### Assigned task
Leave out the pictures, then output the lines of the records below from the first through the one containing "gray star: moved 2 px left, 1 px down".

*** Opening Data under study ***

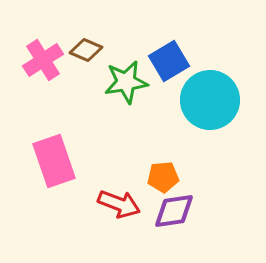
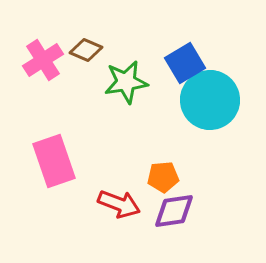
blue square: moved 16 px right, 2 px down
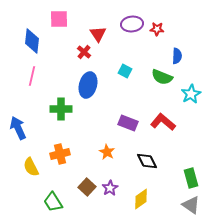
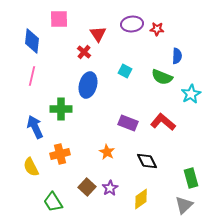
blue arrow: moved 17 px right, 1 px up
gray triangle: moved 7 px left; rotated 42 degrees clockwise
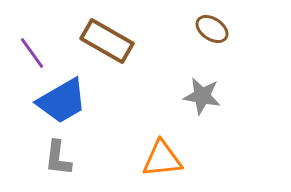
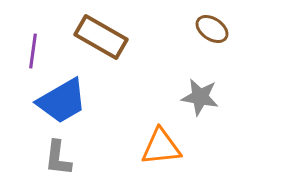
brown rectangle: moved 6 px left, 4 px up
purple line: moved 1 px right, 2 px up; rotated 44 degrees clockwise
gray star: moved 2 px left, 1 px down
orange triangle: moved 1 px left, 12 px up
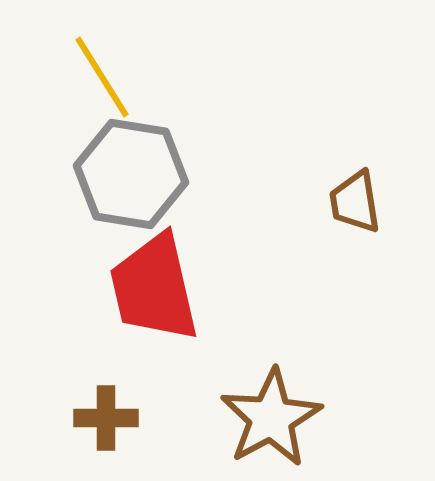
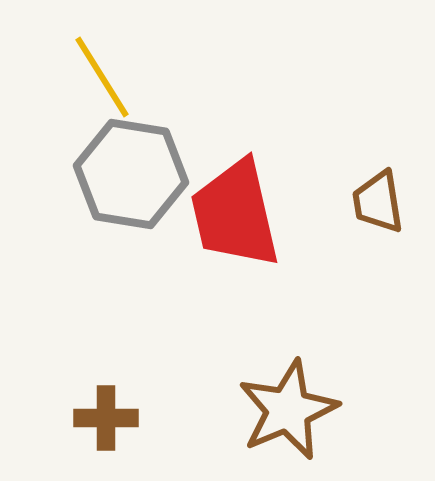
brown trapezoid: moved 23 px right
red trapezoid: moved 81 px right, 74 px up
brown star: moved 17 px right, 8 px up; rotated 6 degrees clockwise
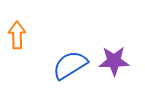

*** Closing Data under study ***

### Response
blue square: moved 16 px right, 2 px down
blue arrow: moved 17 px right, 1 px up
gray triangle: moved 7 px left; rotated 42 degrees clockwise
brown rectangle: moved 6 px left, 4 px up
purple line: moved 1 px right, 2 px up; rotated 44 degrees clockwise
gray star: moved 2 px left, 1 px down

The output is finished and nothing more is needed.